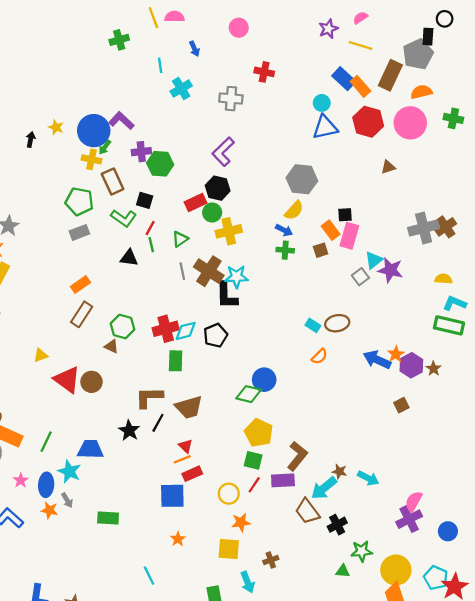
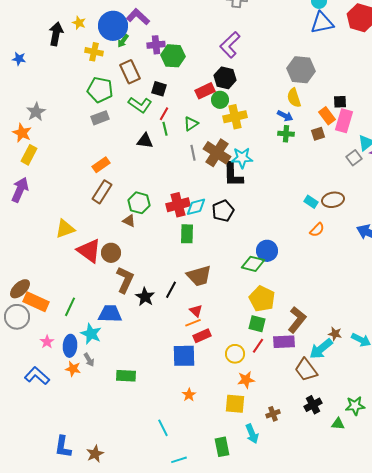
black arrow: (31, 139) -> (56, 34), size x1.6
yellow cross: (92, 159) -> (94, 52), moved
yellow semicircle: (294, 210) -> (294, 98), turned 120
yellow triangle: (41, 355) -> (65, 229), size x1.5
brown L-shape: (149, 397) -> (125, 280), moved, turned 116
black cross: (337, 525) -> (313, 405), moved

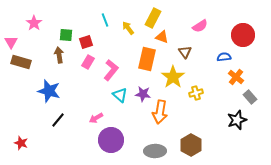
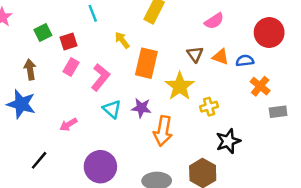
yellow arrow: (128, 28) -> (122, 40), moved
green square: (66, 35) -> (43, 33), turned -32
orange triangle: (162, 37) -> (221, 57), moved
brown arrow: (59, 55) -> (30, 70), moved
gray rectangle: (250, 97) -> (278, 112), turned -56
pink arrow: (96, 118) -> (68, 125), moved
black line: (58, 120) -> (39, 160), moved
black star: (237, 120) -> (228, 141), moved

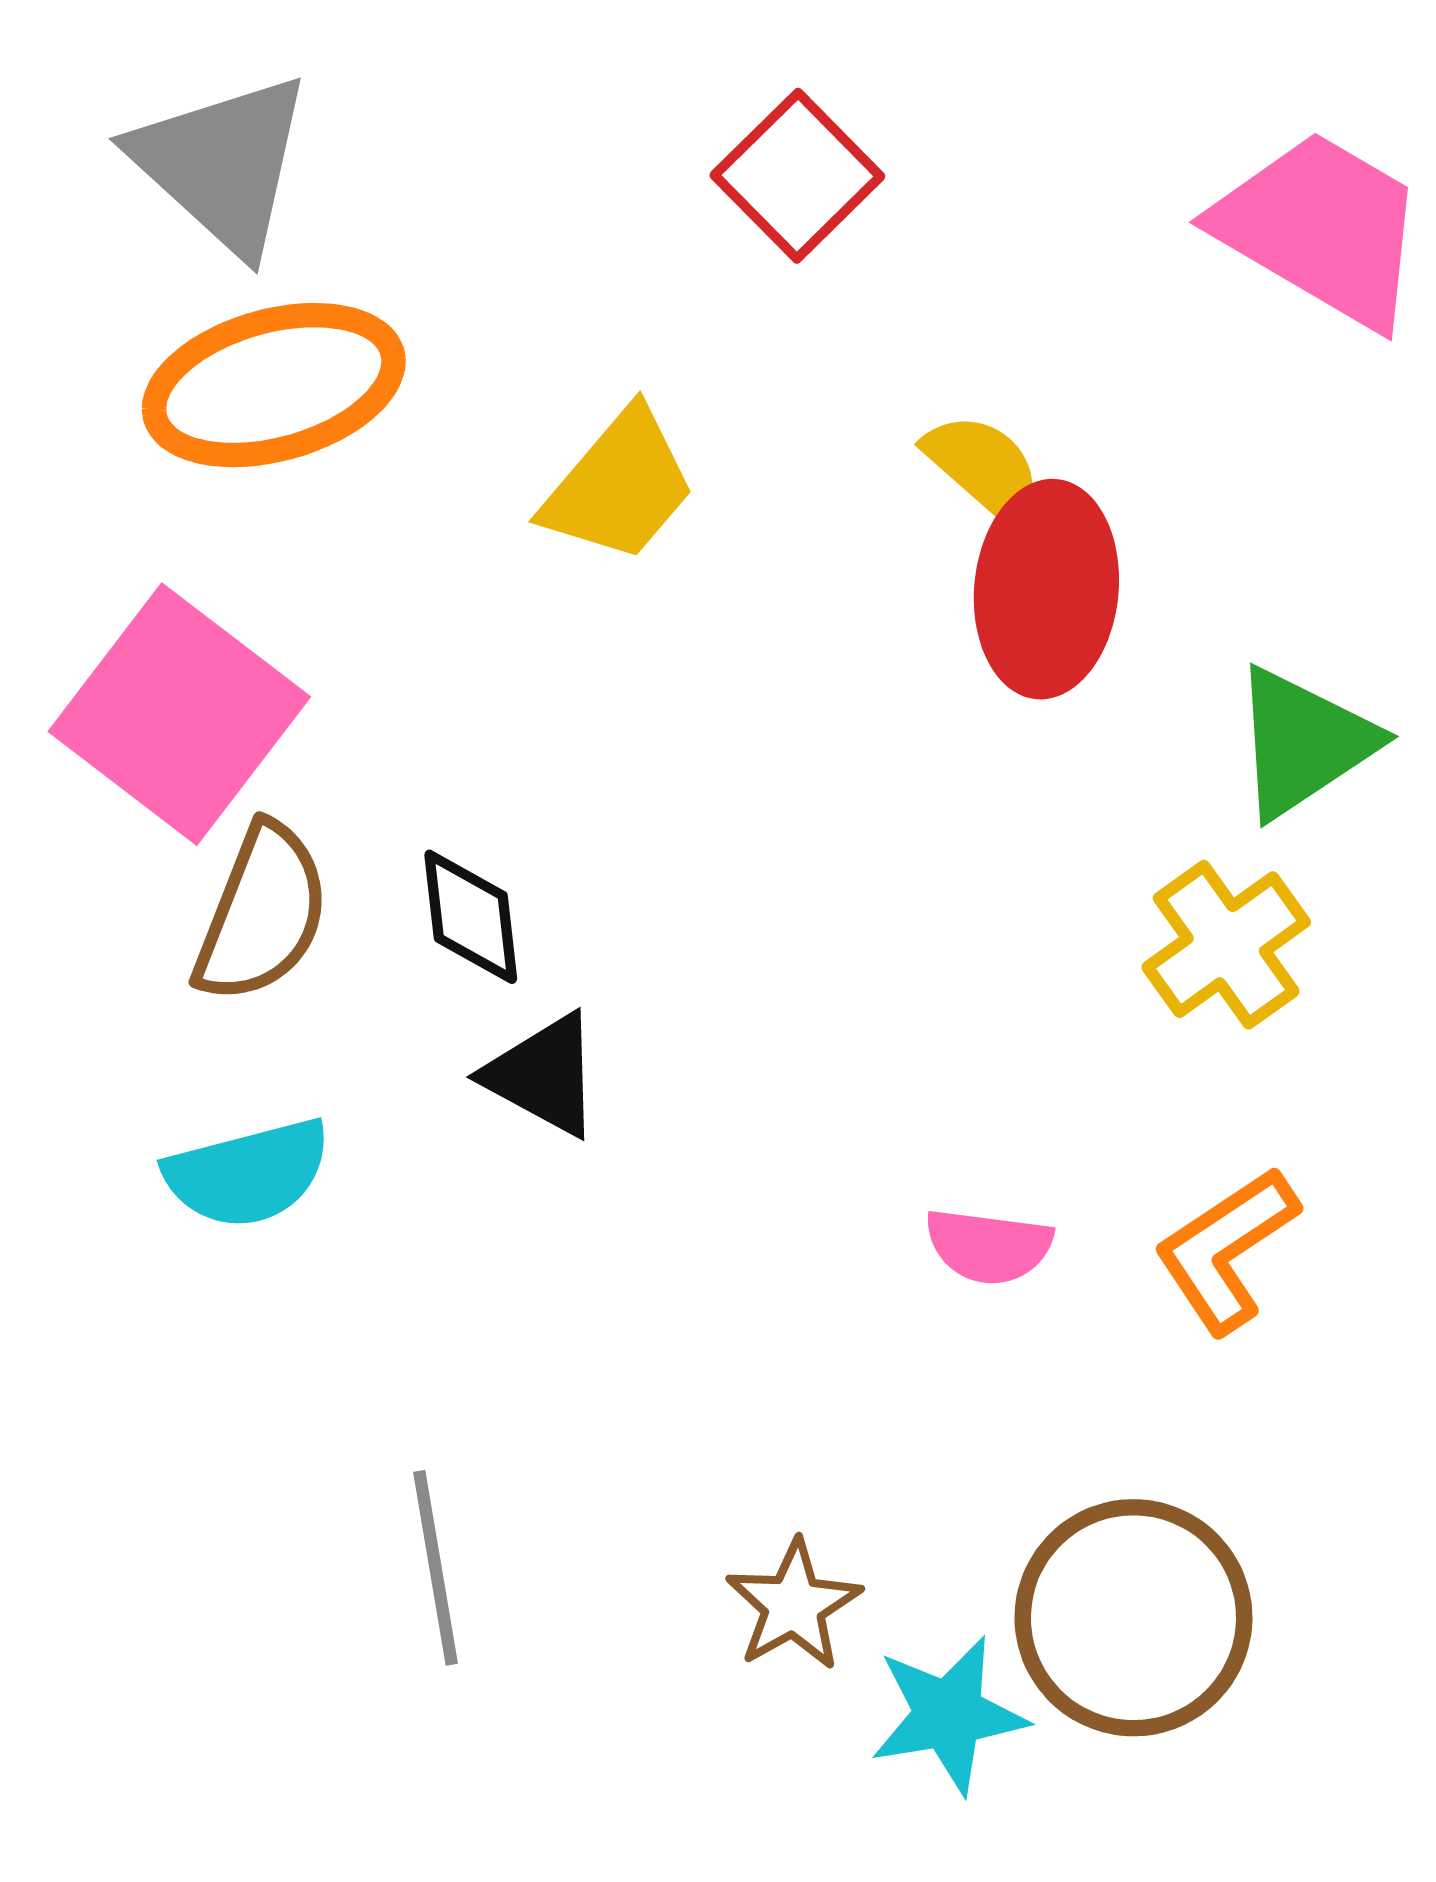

Exercise description => Print the listing word for word but skip its pictures.

Task answer =>
black arrow: (31, 139) -> (56, 34), size x1.6
yellow cross: (92, 159) -> (94, 52), moved
yellow semicircle: (294, 210) -> (294, 98), turned 120
yellow triangle: (41, 355) -> (65, 229), size x1.5
brown L-shape: (149, 397) -> (125, 280), moved, turned 116
black cross: (337, 525) -> (313, 405), moved

yellow arrow: (128, 28) -> (122, 40), moved
green square: (66, 35) -> (43, 33), turned -32
orange triangle: (162, 37) -> (221, 57), moved
brown arrow: (59, 55) -> (30, 70), moved
gray rectangle: (250, 97) -> (278, 112), turned -56
pink arrow: (96, 118) -> (68, 125), moved
black line: (58, 120) -> (39, 160), moved
black star: (237, 120) -> (228, 141), moved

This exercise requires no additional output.